▶ [Data excerpt]

┄┄┄┄┄┄┄┄┄┄

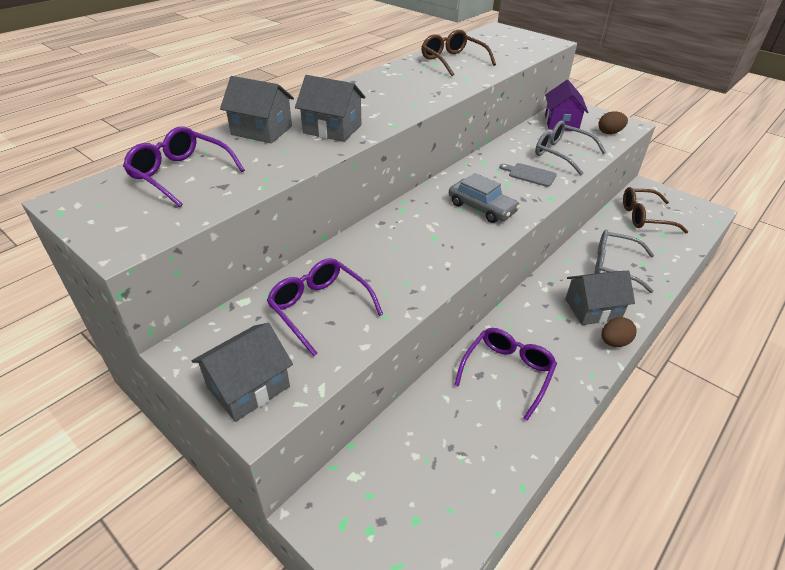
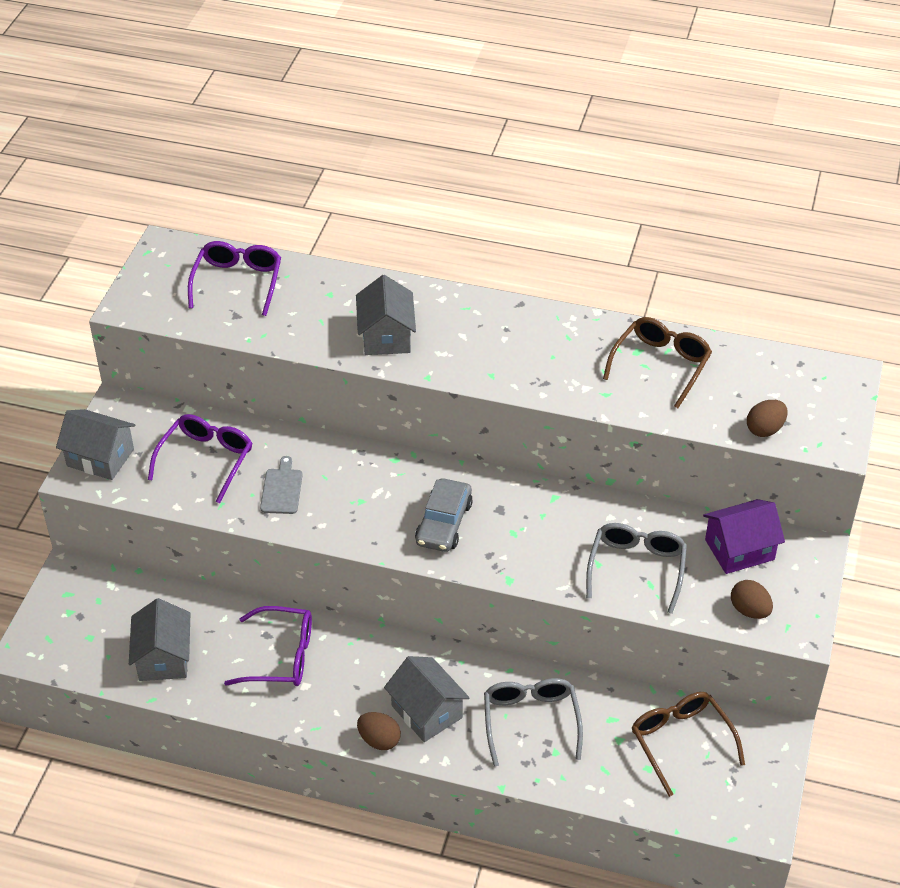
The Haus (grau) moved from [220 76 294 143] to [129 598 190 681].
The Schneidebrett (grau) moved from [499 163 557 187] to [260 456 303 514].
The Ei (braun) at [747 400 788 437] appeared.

┄┄┄┄┄┄┄┄┄┄

▶ [Work to be completed] Where a line of the listing holds "from", show that line.

▶ [Solution below]
The Haus (grau) moved from [220 76 294 143] to [129 598 190 681].
The Schneidebrett (grau) moved from [499 163 557 187] to [260 456 303 514].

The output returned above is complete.